■ WORK TO COMPLETE ■
From the records below, count the lines containing the word "none" and give only that number.

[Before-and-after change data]
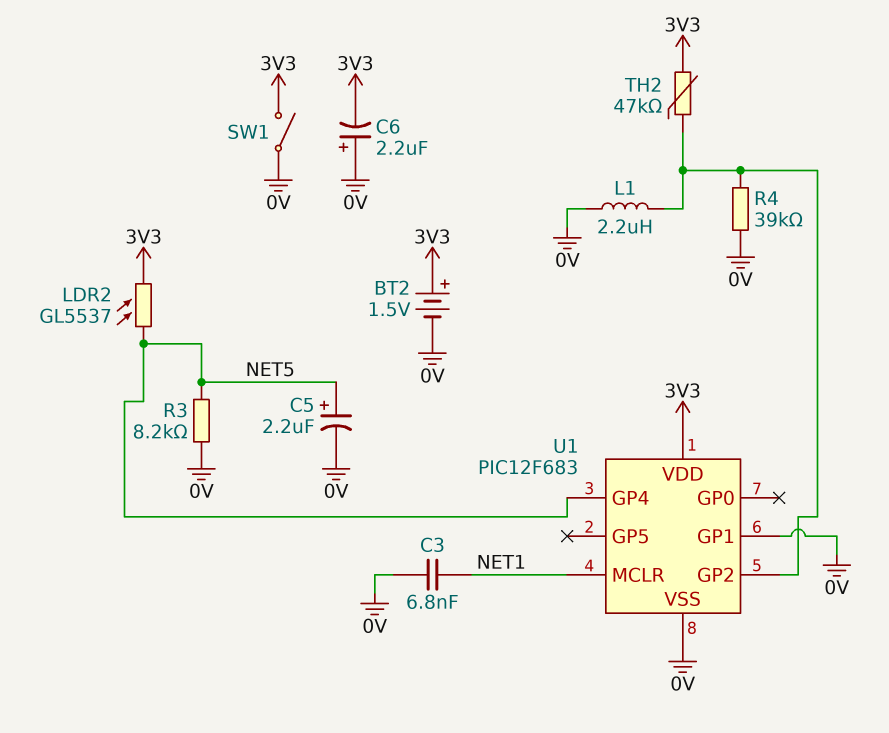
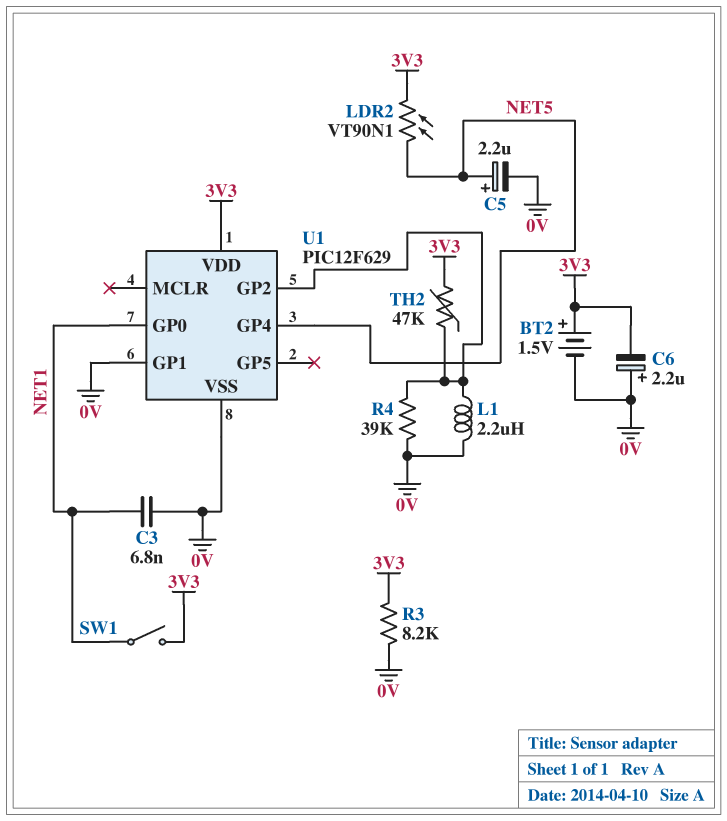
LDR2: GL5537 (3V3, NET5) -> VT90N1 (3V3, NET5)
R3: 8.2k (0V, NET5) -> 8.2k (0V, 3V3)
SW1: switch (0V, 3V3) -> switch (3V3, NET1)
U1: PIC12F683 -> PIC12F629
U1 pin GP0: none -> NET1
U1 pin MCLR: NET1 -> none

■ REPLY ■
2